### Task details
In the listing below, find the line containing "camera: 65 degrees right, 5 degrees down" and the line containing "(511, 285) = (349, 424): orange". Repeat exactly those two lines and every line between them, nothing more.

### Data supplied
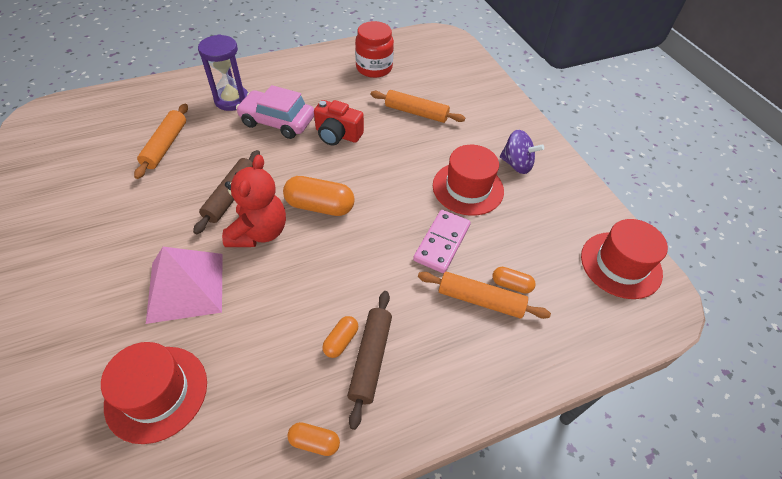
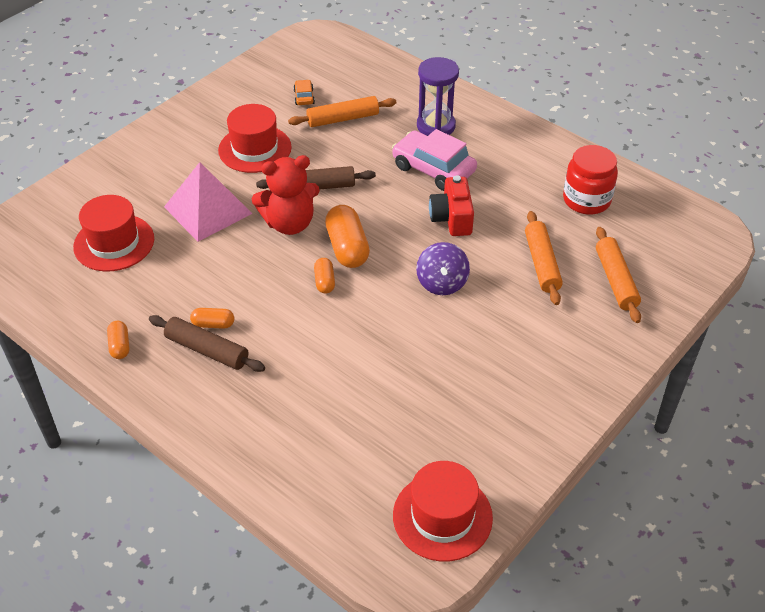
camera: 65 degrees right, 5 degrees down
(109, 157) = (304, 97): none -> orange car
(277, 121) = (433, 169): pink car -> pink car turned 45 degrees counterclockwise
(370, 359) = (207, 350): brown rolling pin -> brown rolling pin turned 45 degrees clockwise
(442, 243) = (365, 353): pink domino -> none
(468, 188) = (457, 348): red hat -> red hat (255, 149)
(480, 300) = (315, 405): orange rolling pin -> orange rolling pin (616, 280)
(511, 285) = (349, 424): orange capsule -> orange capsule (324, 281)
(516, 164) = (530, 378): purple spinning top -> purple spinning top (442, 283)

* * *

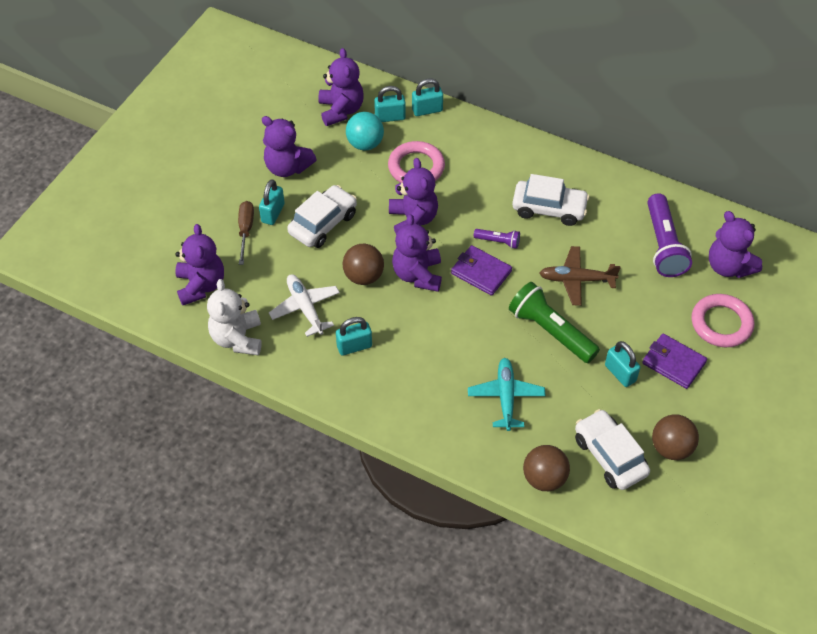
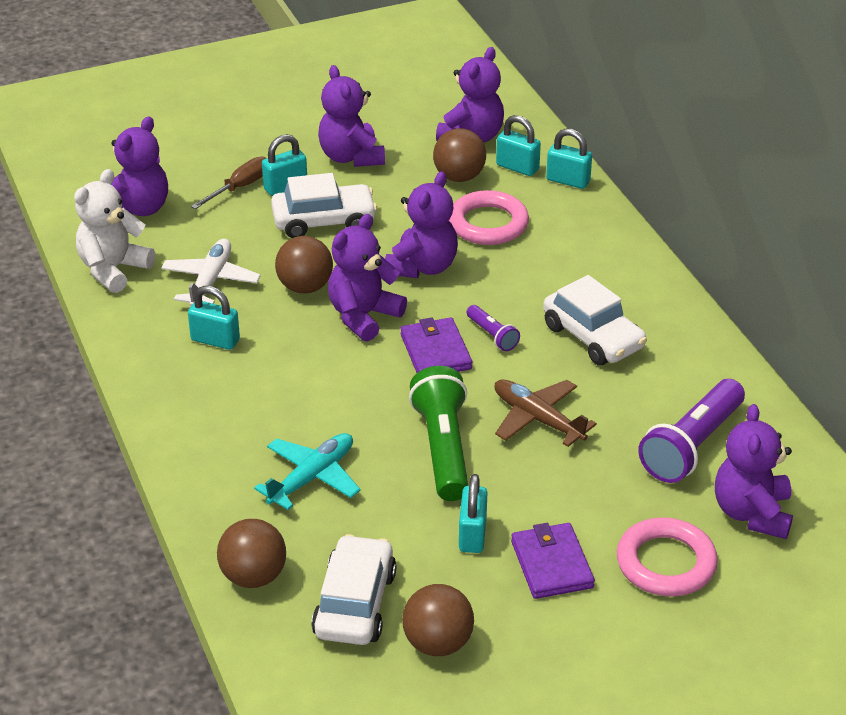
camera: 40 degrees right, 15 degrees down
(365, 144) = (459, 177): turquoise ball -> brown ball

### Reply
camera: 65 degrees right, 5 degrees down
(109, 157) = (304, 97): none -> orange car
(277, 121) = (433, 169): pink car -> pink car turned 45 degrees counterclockwise
(370, 359) = (207, 350): brown rolling pin -> brown rolling pin turned 45 degrees clockwise
(442, 243) = (365, 353): pink domino -> none
(468, 188) = (457, 348): red hat -> red hat (255, 149)
(480, 300) = (315, 405): orange rolling pin -> orange rolling pin (616, 280)
(511, 285) = (349, 424): orange capsule -> orange capsule (324, 281)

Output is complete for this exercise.